RECORDS SHOWN:
»»

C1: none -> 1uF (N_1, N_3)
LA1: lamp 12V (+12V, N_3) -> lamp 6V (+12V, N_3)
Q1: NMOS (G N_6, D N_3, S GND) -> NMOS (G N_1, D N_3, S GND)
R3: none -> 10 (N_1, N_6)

««
»»

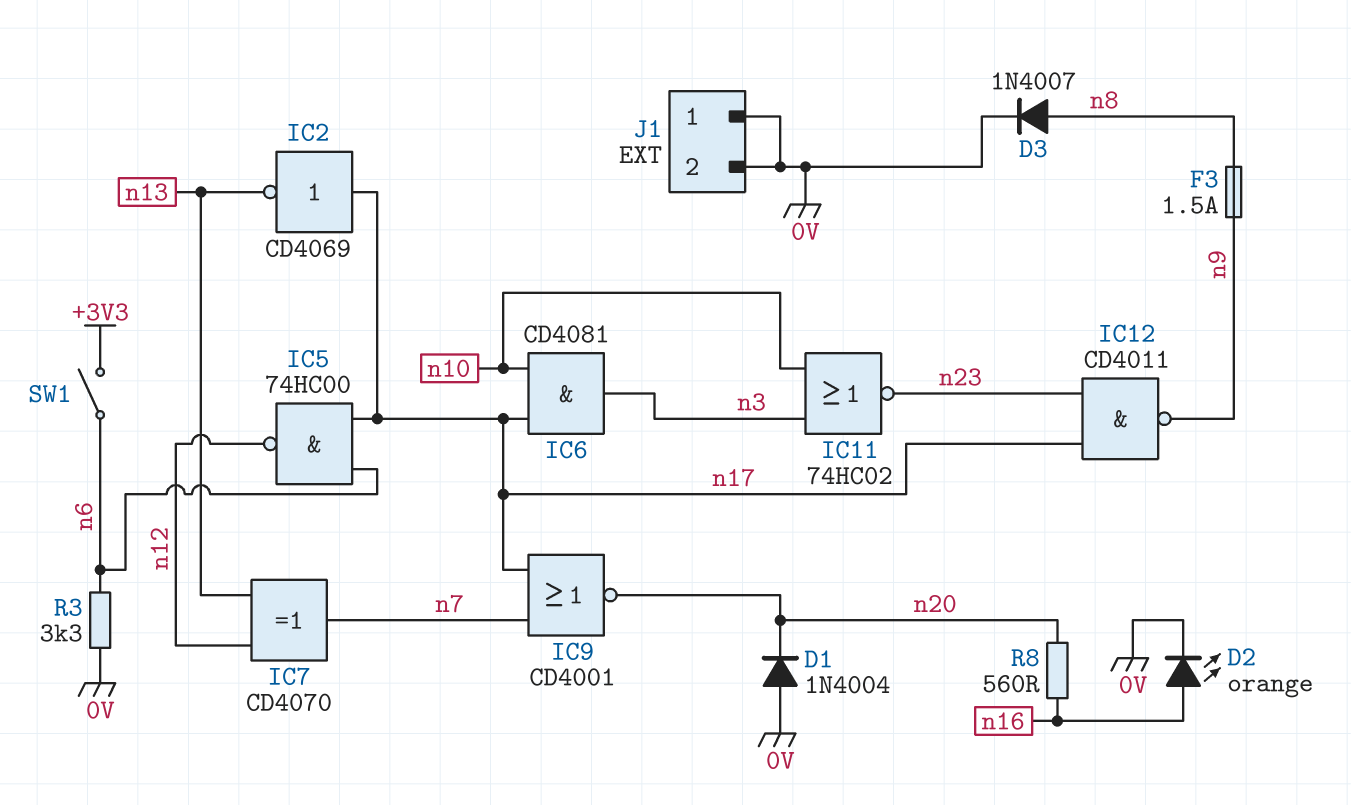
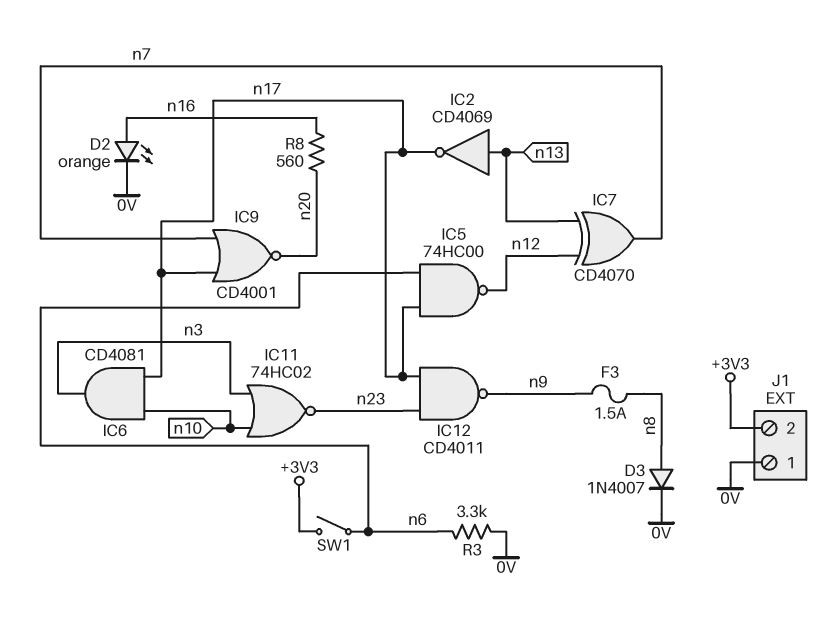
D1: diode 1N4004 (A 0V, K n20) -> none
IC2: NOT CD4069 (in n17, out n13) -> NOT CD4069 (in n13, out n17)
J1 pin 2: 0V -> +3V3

««

ACTIVITY: Reproduce exactly the lines above from the line with "C1: none -> 1uF (N_1, N_3)" to the line with "R3: none -> 10 (N_1, N_6)", including both, and add nothing.

RESPONSE TO THIS EXERCISE:
C1: none -> 1uF (N_1, N_3)
LA1: lamp 12V (+12V, N_3) -> lamp 6V (+12V, N_3)
Q1: NMOS (G N_6, D N_3, S GND) -> NMOS (G N_1, D N_3, S GND)
R3: none -> 10 (N_1, N_6)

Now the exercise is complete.